» Detalhes do problema
Transcreva sem nenhuma alteração o trecho que vai do início dos itens até a linha que contém "This page has", incluindo essa linha.

____ Itens da tarefa

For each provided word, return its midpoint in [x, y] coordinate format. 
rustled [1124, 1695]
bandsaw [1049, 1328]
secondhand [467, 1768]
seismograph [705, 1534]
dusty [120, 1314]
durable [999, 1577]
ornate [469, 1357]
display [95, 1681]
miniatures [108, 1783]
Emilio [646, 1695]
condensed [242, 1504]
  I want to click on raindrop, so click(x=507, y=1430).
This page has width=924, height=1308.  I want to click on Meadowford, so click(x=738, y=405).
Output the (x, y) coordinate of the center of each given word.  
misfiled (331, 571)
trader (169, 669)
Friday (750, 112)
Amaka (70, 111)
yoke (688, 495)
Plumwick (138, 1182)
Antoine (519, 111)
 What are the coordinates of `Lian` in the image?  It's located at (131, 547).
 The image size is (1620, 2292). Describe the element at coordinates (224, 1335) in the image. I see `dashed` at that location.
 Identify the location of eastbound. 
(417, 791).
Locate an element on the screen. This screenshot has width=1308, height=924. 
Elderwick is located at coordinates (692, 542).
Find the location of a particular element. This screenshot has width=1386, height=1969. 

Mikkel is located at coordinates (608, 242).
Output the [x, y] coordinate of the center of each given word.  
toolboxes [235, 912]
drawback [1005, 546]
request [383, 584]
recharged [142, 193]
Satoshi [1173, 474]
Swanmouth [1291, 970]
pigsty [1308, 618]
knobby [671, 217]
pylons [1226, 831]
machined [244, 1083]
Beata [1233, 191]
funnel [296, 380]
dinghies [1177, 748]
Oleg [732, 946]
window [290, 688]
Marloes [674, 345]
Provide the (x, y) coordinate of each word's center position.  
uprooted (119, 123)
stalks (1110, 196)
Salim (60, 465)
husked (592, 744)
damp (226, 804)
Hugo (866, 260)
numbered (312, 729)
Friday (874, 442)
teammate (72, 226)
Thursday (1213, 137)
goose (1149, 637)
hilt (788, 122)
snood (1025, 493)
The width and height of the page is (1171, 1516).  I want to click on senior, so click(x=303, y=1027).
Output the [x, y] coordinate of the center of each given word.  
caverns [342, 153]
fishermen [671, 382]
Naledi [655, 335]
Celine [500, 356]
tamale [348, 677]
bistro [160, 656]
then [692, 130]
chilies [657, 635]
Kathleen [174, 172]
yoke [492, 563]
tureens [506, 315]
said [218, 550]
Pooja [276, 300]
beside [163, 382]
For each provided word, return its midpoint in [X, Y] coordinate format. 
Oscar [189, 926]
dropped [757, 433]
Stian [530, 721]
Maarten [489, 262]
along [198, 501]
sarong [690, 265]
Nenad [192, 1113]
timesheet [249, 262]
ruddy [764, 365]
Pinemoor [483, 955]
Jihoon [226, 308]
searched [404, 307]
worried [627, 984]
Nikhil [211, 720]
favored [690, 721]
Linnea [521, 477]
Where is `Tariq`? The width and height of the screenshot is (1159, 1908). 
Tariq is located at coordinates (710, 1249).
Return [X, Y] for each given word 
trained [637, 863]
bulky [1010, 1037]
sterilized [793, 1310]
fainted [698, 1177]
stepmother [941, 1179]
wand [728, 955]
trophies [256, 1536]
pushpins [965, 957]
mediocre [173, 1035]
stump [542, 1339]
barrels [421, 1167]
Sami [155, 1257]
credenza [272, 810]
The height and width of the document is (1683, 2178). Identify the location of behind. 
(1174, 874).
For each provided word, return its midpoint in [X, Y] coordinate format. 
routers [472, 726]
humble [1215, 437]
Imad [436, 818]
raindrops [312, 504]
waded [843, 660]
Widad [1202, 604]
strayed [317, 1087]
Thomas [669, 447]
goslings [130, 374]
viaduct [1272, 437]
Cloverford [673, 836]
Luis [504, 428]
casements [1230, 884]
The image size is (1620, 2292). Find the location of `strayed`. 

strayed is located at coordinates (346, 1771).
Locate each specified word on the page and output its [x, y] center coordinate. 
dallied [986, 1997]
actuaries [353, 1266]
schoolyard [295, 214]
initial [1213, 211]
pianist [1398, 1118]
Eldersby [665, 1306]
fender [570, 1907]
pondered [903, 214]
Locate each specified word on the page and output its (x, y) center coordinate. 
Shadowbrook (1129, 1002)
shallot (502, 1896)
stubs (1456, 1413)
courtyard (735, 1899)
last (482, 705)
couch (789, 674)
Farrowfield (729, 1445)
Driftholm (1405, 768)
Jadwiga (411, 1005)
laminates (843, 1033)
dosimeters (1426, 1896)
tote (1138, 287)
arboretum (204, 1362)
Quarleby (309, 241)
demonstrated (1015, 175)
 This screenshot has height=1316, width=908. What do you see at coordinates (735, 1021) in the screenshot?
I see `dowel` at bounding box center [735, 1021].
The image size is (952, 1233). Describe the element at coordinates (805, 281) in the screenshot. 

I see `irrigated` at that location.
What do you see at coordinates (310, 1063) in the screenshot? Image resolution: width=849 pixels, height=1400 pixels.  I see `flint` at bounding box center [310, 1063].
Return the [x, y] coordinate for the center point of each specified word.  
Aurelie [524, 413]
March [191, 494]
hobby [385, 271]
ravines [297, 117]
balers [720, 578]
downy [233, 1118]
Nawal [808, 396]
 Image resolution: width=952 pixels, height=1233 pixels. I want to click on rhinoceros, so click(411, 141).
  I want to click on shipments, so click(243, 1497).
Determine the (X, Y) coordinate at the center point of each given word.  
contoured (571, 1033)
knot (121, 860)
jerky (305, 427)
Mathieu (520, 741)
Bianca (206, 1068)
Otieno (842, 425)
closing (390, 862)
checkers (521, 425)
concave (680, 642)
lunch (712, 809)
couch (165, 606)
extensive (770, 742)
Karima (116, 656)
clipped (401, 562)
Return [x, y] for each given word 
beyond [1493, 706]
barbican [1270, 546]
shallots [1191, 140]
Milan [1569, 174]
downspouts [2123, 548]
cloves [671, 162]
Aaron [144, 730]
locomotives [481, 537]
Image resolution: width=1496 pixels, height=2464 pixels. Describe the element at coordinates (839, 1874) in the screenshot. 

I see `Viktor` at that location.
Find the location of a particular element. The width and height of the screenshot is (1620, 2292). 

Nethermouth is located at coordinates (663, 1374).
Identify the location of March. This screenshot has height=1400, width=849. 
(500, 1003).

________

» Resultado do exercício
For each provided word, return its midpoint in [x, y] coordinate format. 
rustled [1124, 1695]
bandsaw [1049, 1328]
secondhand [467, 1768]
seismograph [705, 1534]
dusty [120, 1314]
durable [999, 1577]
ornate [469, 1357]
display [95, 1681]
miniatures [108, 1783]
Emilio [646, 1695]
condensed [242, 1504]
  I want to click on raindrop, so click(x=507, y=1430).
This page has width=924, height=1308.  I want to click on Meadowford, so click(x=738, y=405).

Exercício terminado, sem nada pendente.